== What you need to do ==
Write out every entry precisely as given, leaving the pictures out.

== Before-and-after change data ==
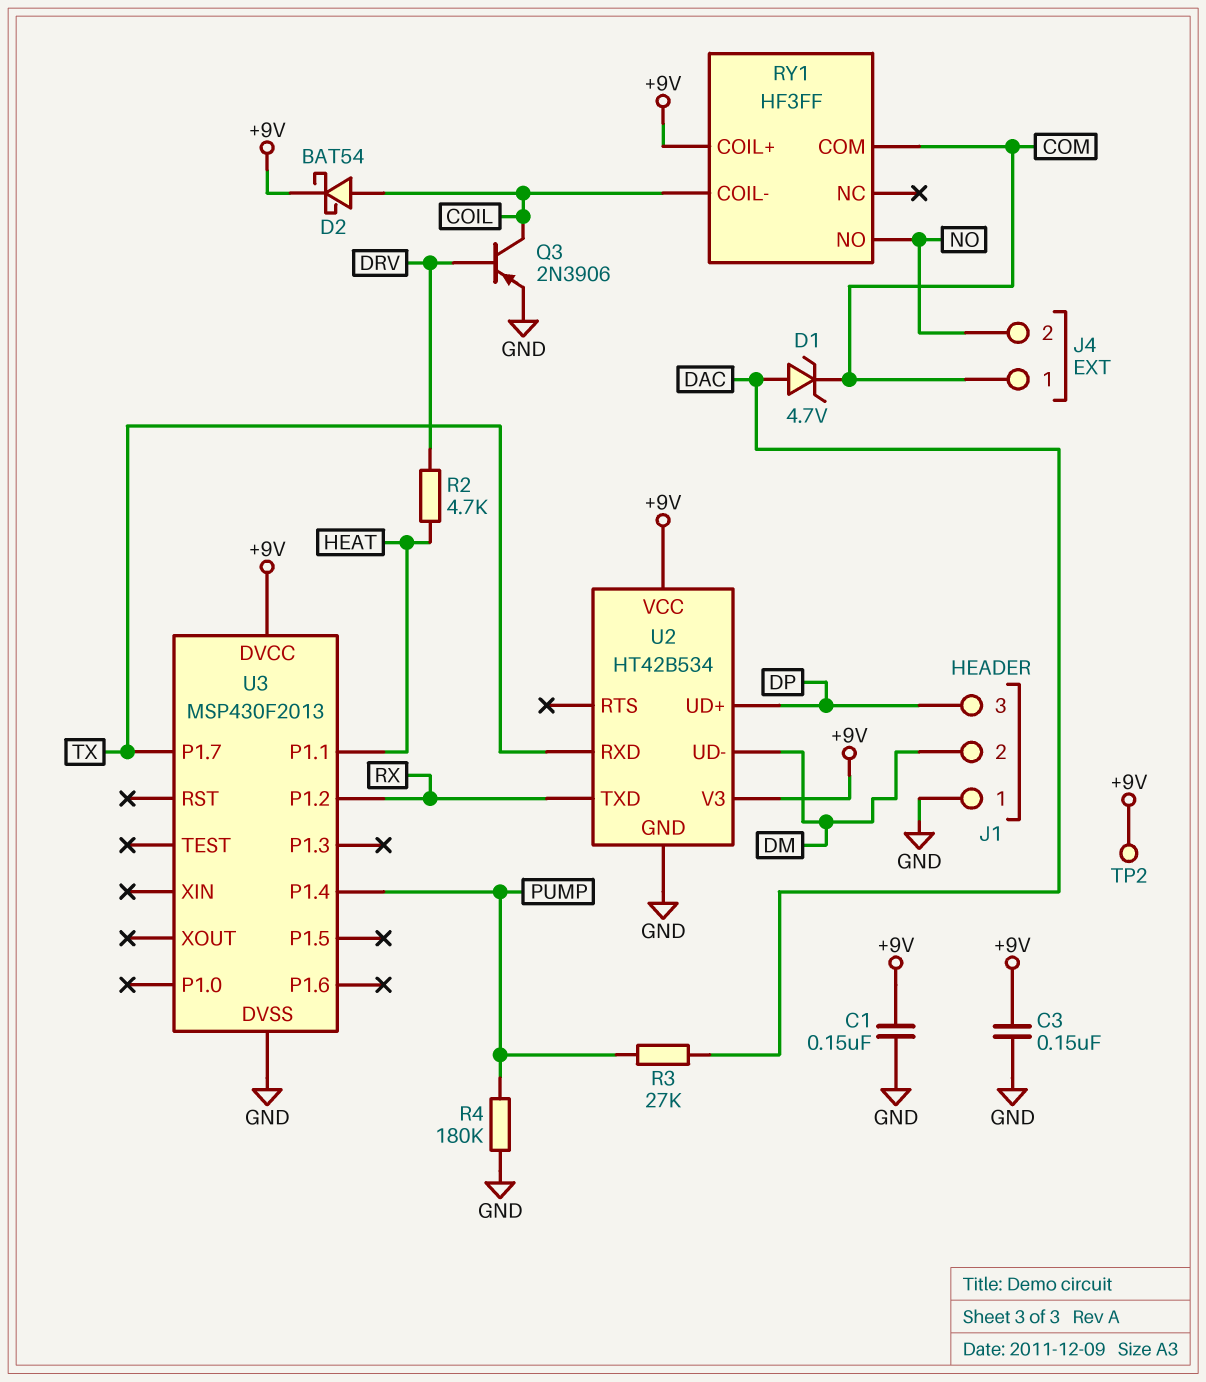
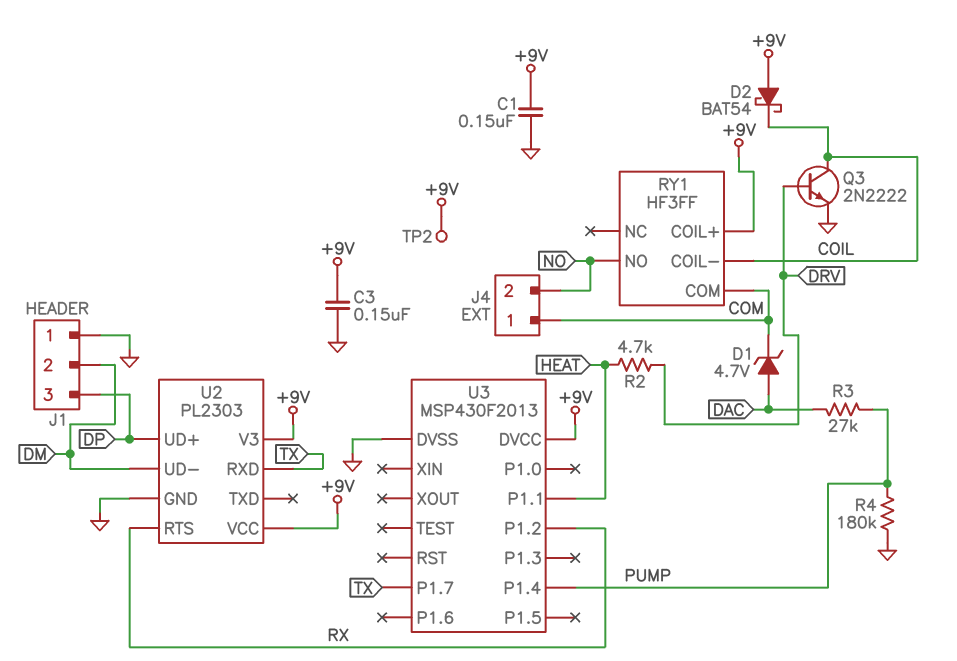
D2: schottky BAT54 (A COIL, K +9V) -> schottky BAT54 (A +9V, K COIL)
Q3: PNP 2N3906 (B DRV, C COIL, E GND) -> NPN 2N2222 (B DRV, C COIL, E GND)
U2: HT42B534 -> PL2303
U2 pin RTS: none -> RX
U2 pin TXD: RX -> none

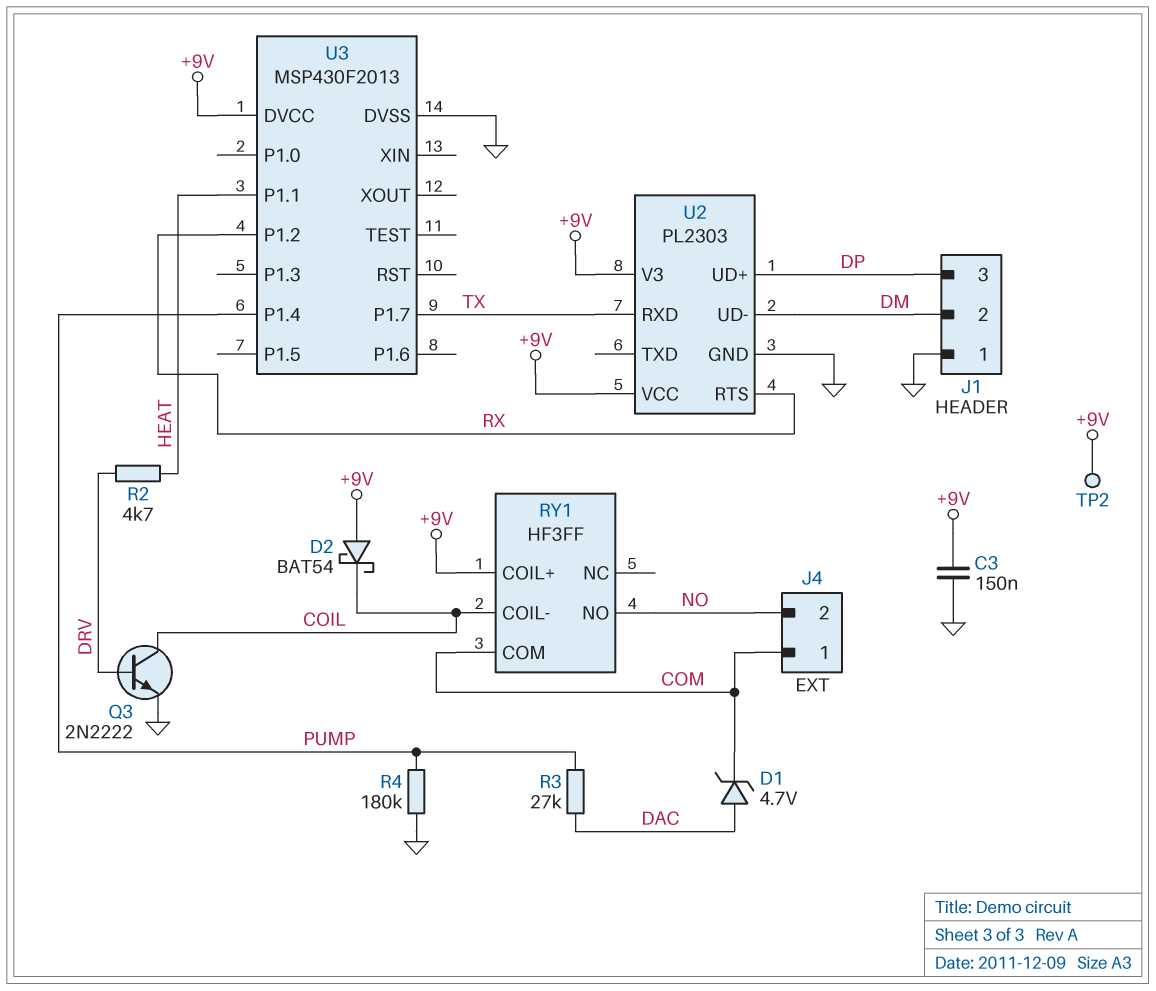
C1: 150nF (+9V, GND) -> none

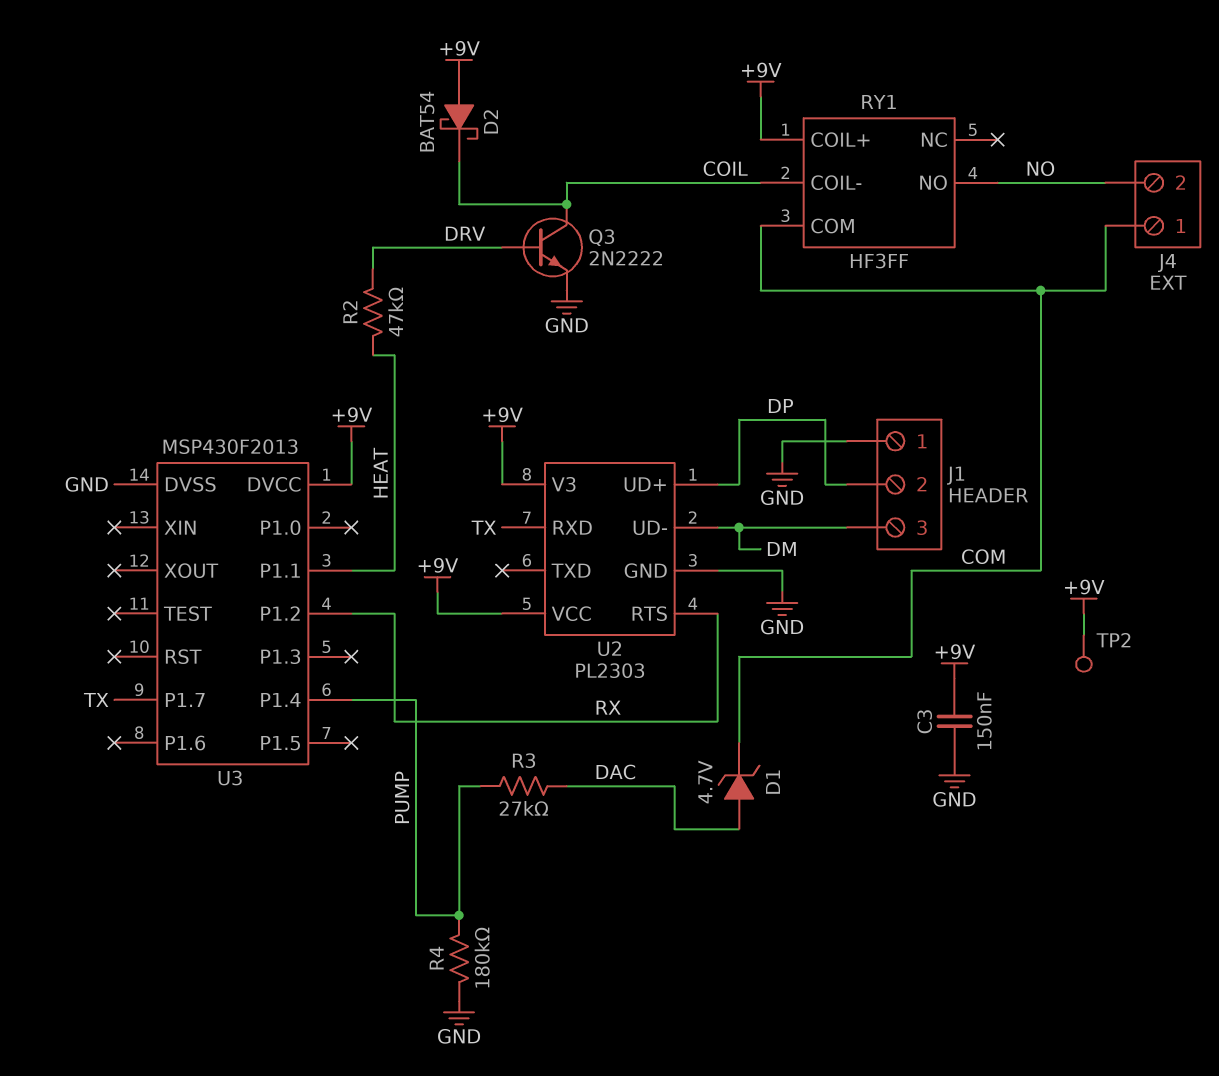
J1 pin 2: DM -> DP
J1 pin 3: DP -> DM
R2: 4.7k (DRV, HEAT) -> 47k (DRV, HEAT)

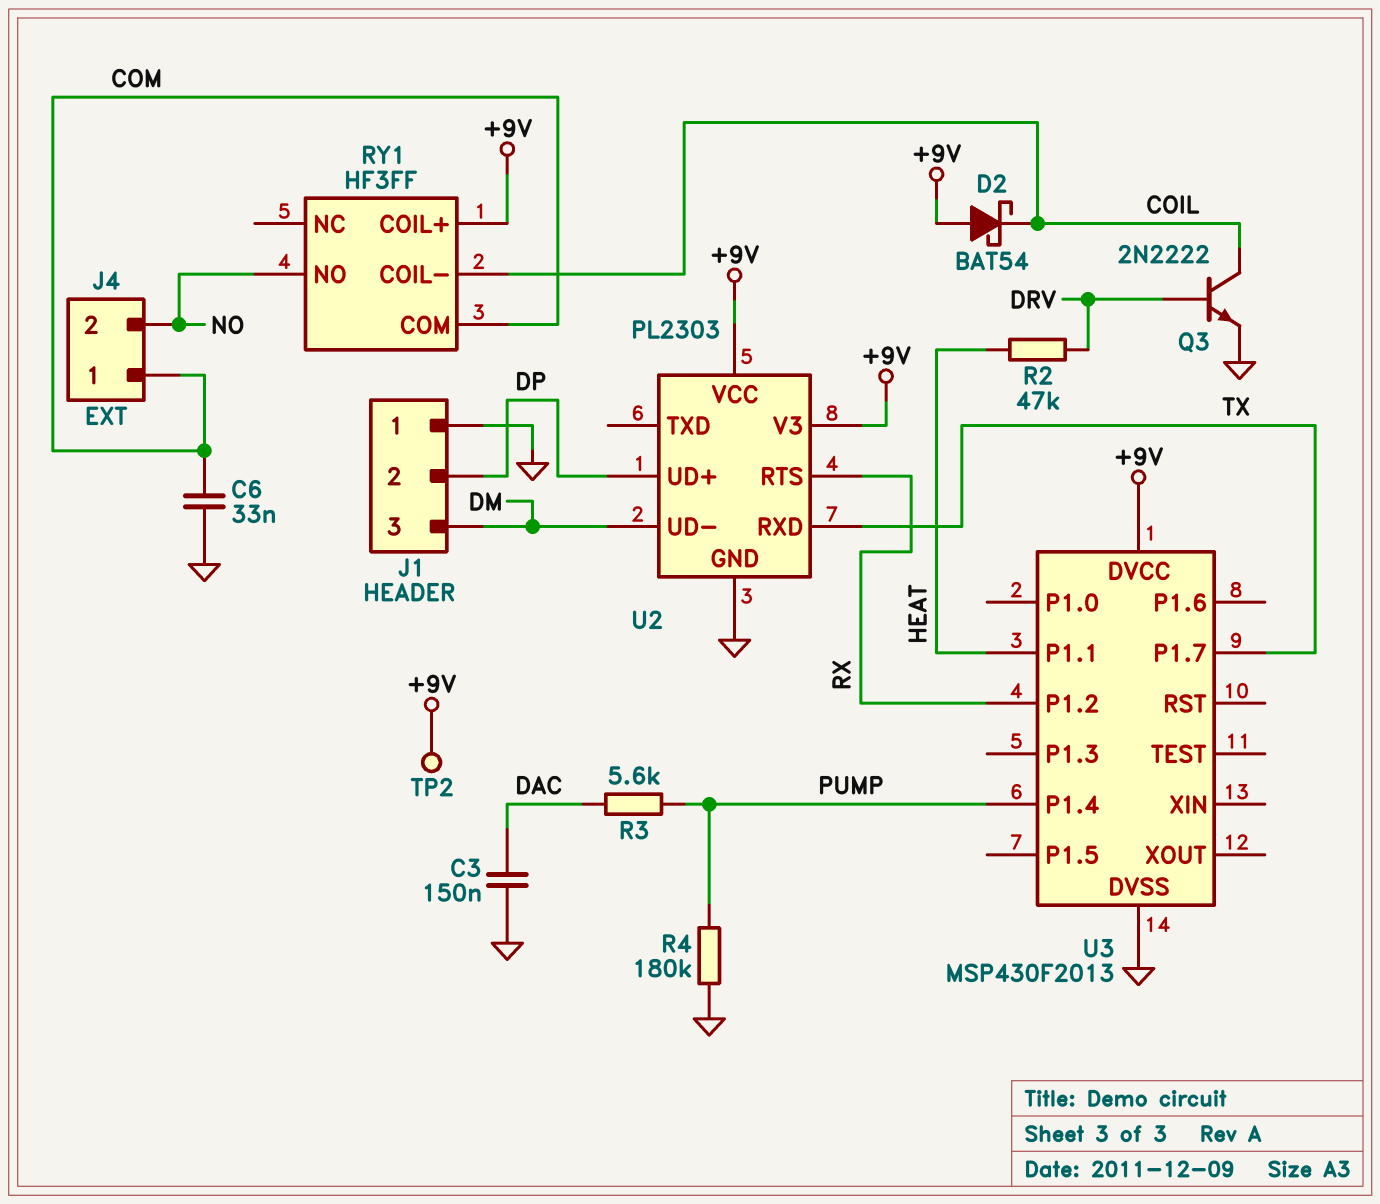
C3: 150nF (+9V, GND) -> 150nF (DAC, GND)
C6: none -> 33nF (COM, GND)
D1: zener 4.7V (A DAC, K COM) -> none
R3: 27k (DAC, PUMP) -> 5.6k (DAC, PUMP)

== Written solution ==
D2: schottky BAT54 (A COIL, K +9V) -> schottky BAT54 (A +9V, K COIL)
Q3: PNP 2N3906 (B DRV, C COIL, E GND) -> NPN 2N2222 (B DRV, C COIL, E GND)
U2: HT42B534 -> PL2303
U2 pin RTS: none -> RX
U2 pin TXD: RX -> none

C1: 150nF (+9V, GND) -> none

J1 pin 2: DM -> DP
J1 pin 3: DP -> DM
R2: 4.7k (DRV, HEAT) -> 47k (DRV, HEAT)

C3: 150nF (+9V, GND) -> 150nF (DAC, GND)
C6: none -> 33nF (COM, GND)
D1: zener 4.7V (A DAC, K COM) -> none
R3: 27k (DAC, PUMP) -> 5.6k (DAC, PUMP)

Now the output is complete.